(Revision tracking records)

# # # # #

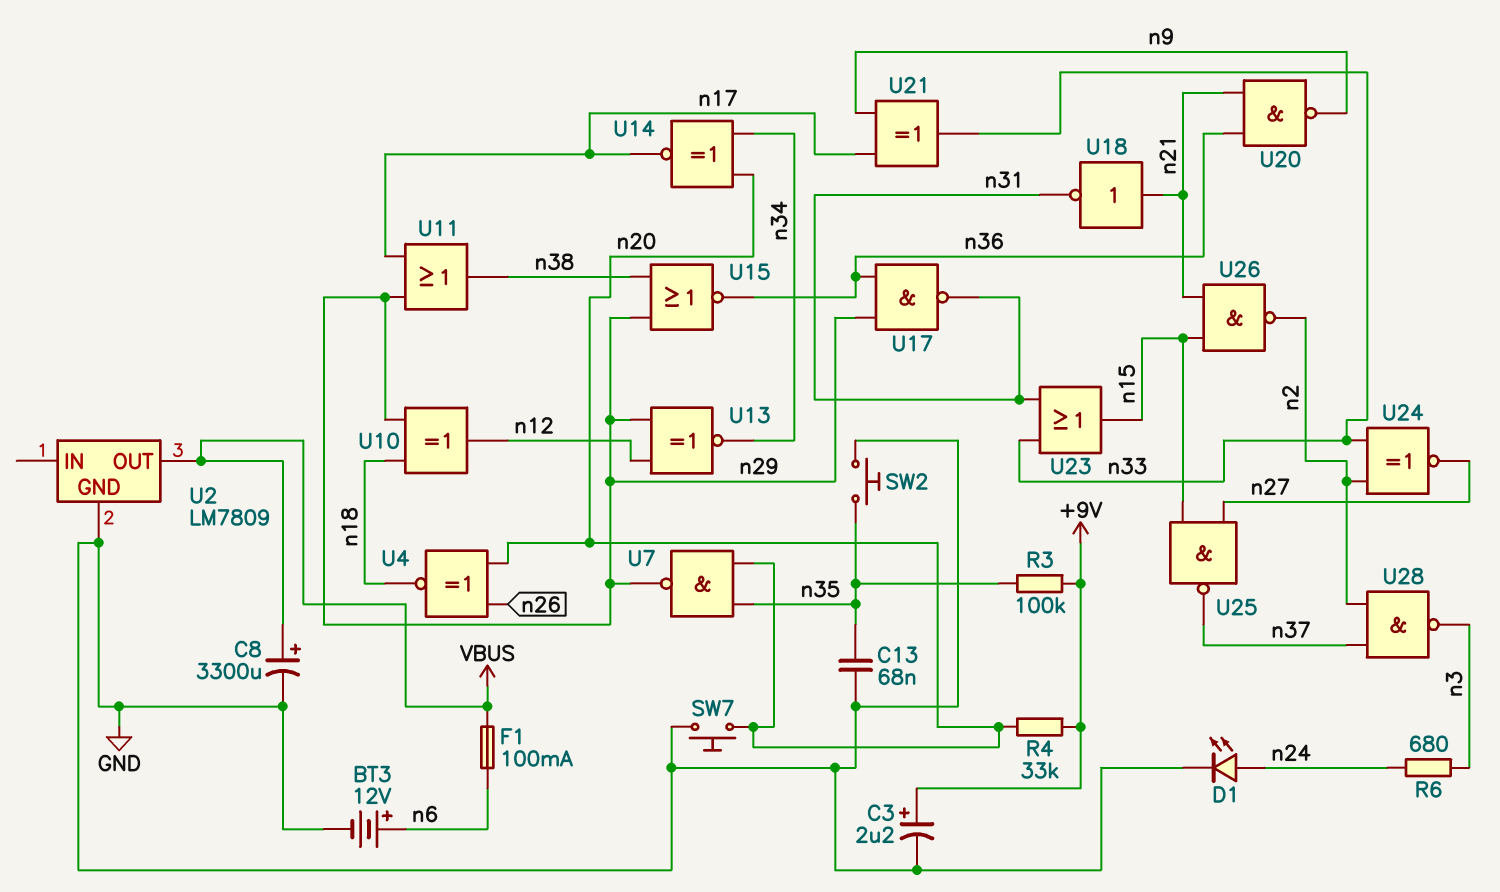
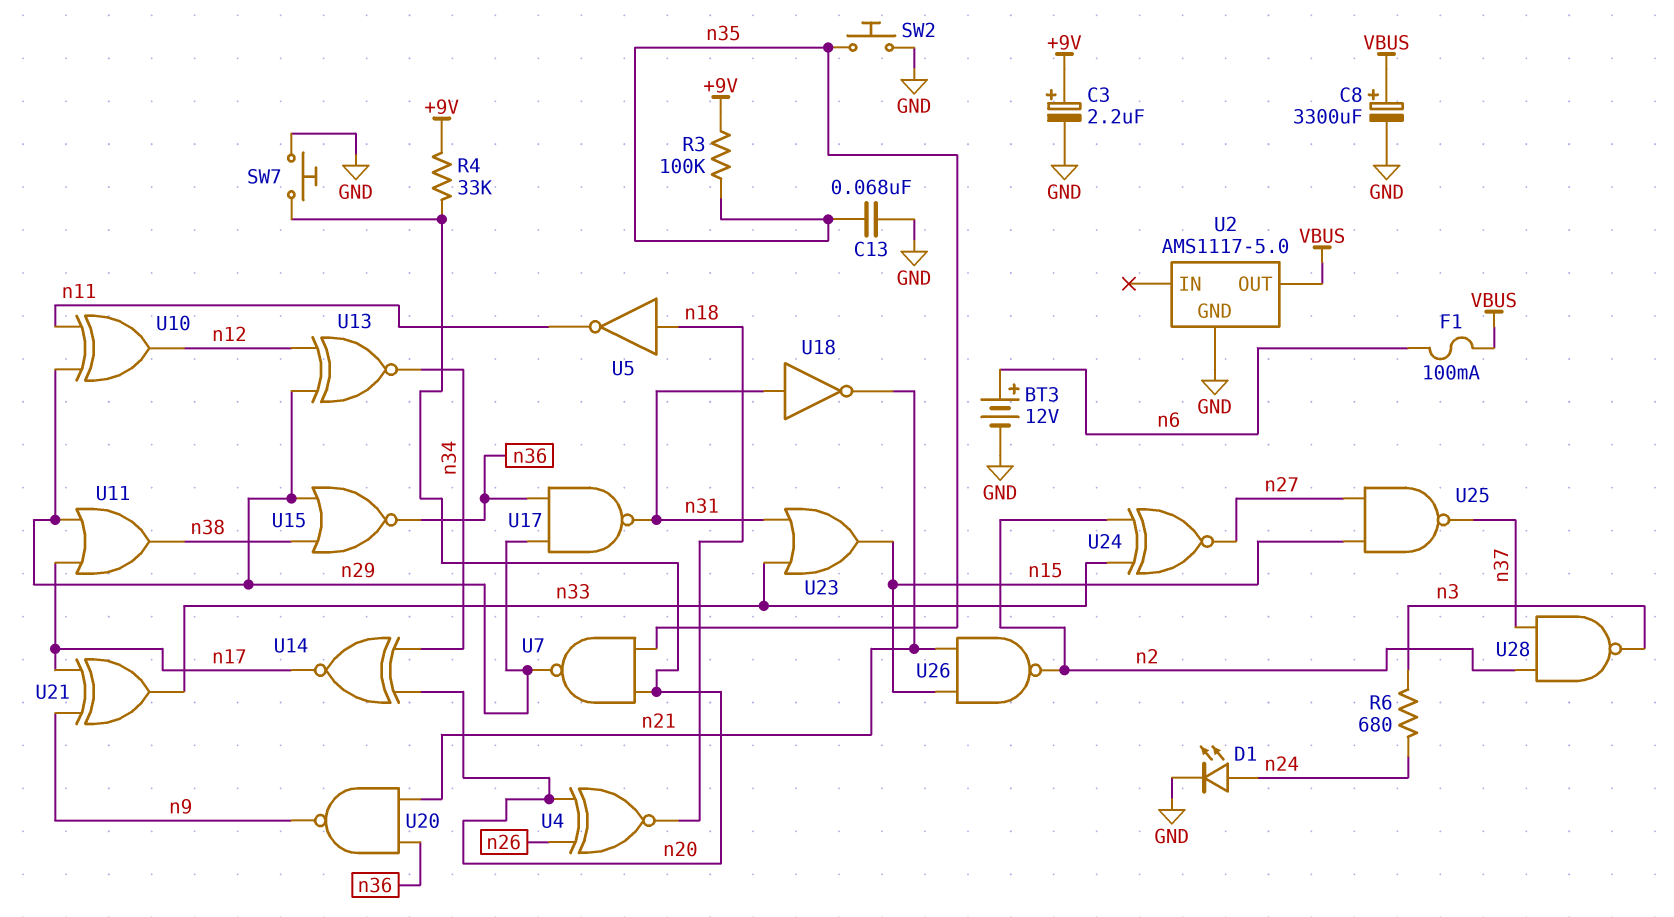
U2: LM7809 -> AMS1117-5.0
U5: none -> NOT (in n18, out n11)
U10: XOR (in n18, in n29, out n12) -> XOR (in n11, in n29, out n12)
U18: NOT (in n21, out n31) -> NOT (in n31, out n21)

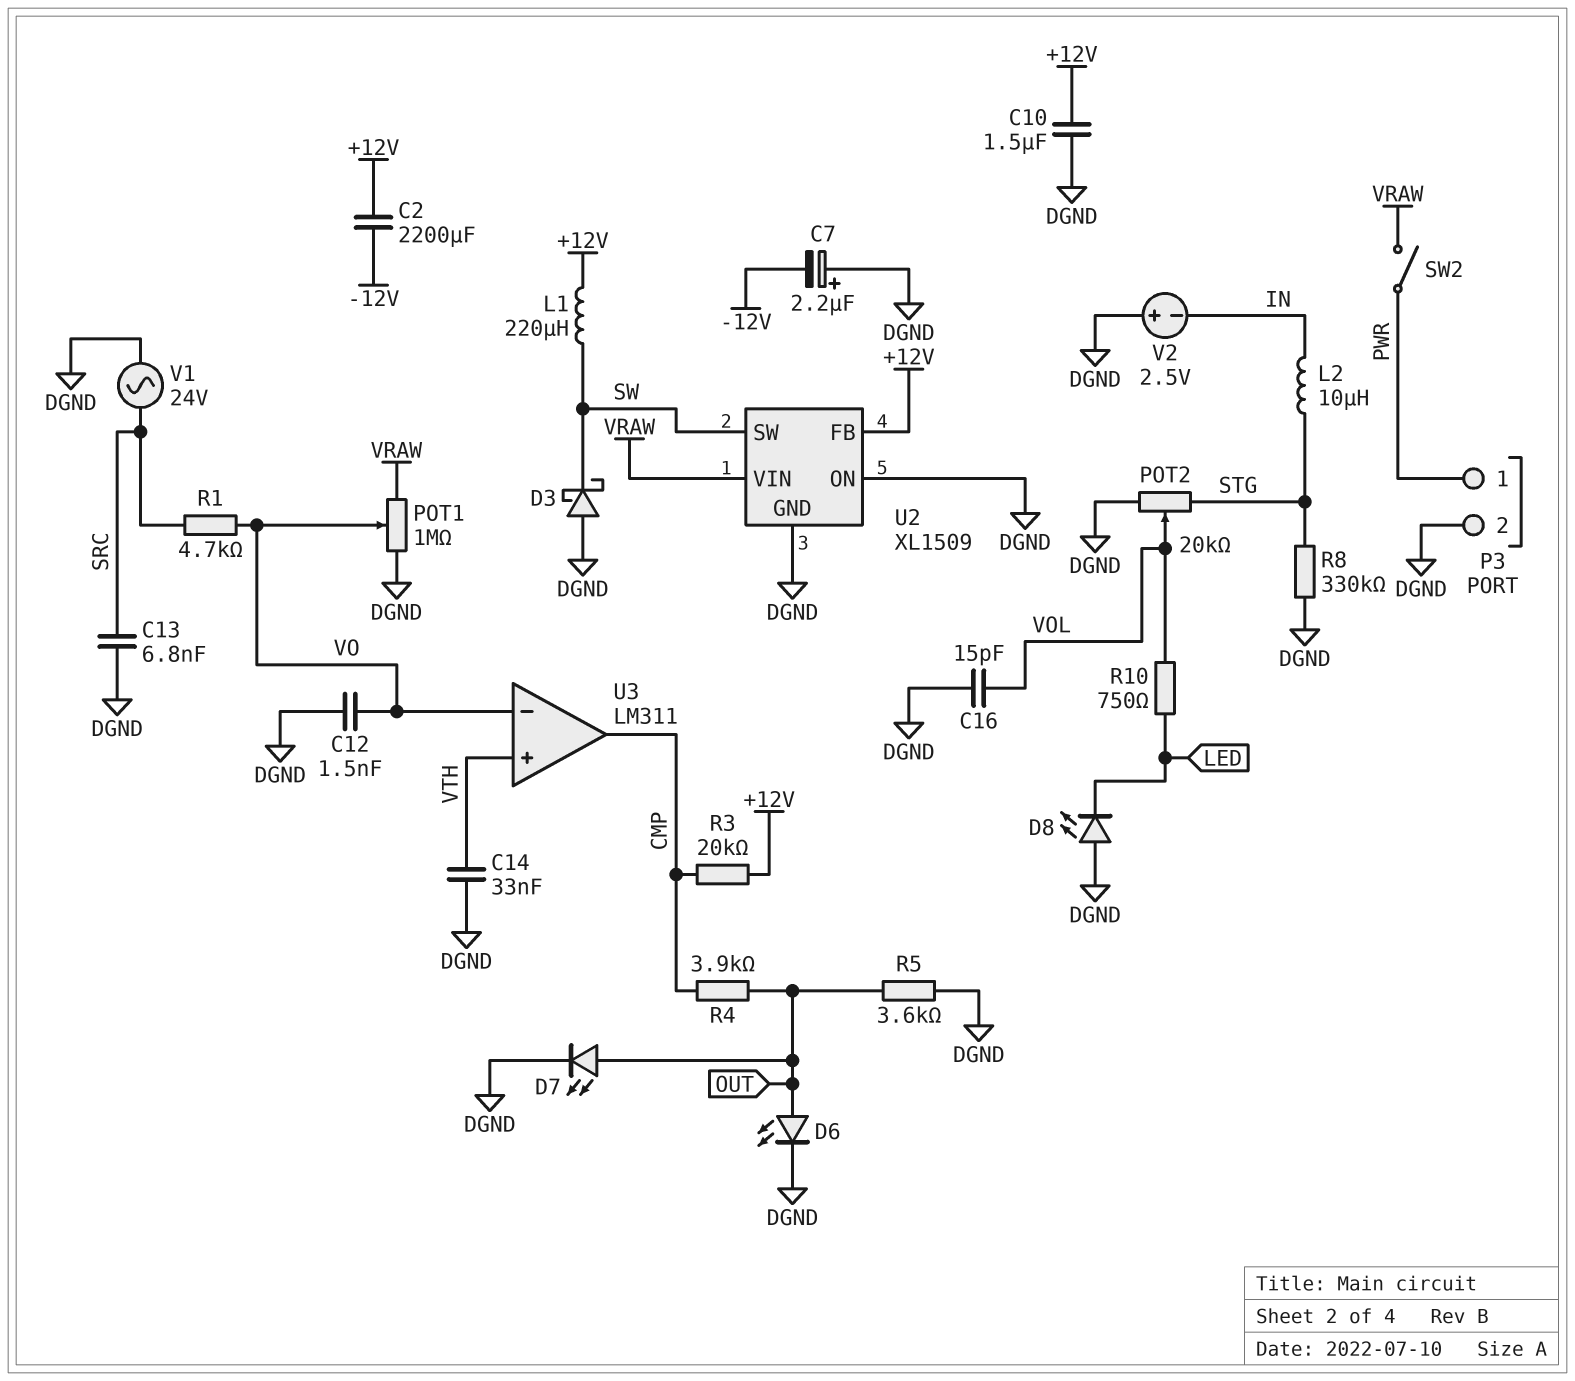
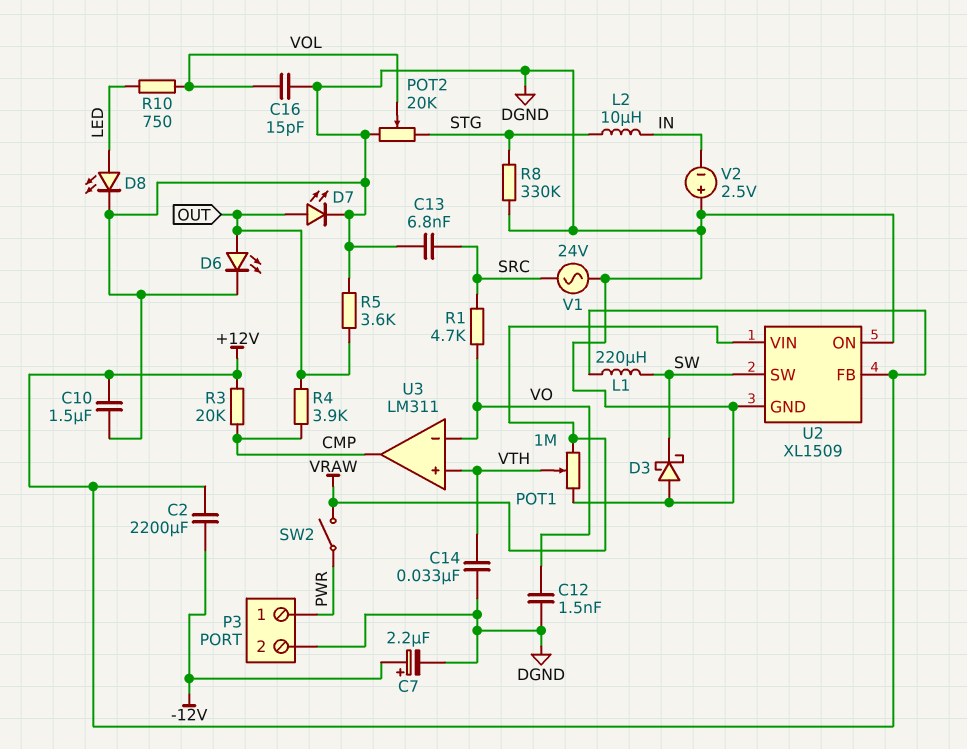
C7: 2.2uF (plus DGND, minus -12V) -> 2.2uF (plus -12V, minus DGND)
D8: LED (A DGND, K LED) -> LED (A LED, K DGND)
POT1: 1M (DGND, VRAW, wiper VO) -> 1M (DGND, VRAW, wiper VTH)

# # # # #

→ Directions
The records above are to be set down exactly as written, with no images.

→ Exercise solution
U2: LM7809 -> AMS1117-5.0
U5: none -> NOT (in n18, out n11)
U10: XOR (in n18, in n29, out n12) -> XOR (in n11, in n29, out n12)
U18: NOT (in n21, out n31) -> NOT (in n31, out n21)

C7: 2.2uF (plus DGND, minus -12V) -> 2.2uF (plus -12V, minus DGND)
D8: LED (A DGND, K LED) -> LED (A LED, K DGND)
POT1: 1M (DGND, VRAW, wiper VO) -> 1M (DGND, VRAW, wiper VTH)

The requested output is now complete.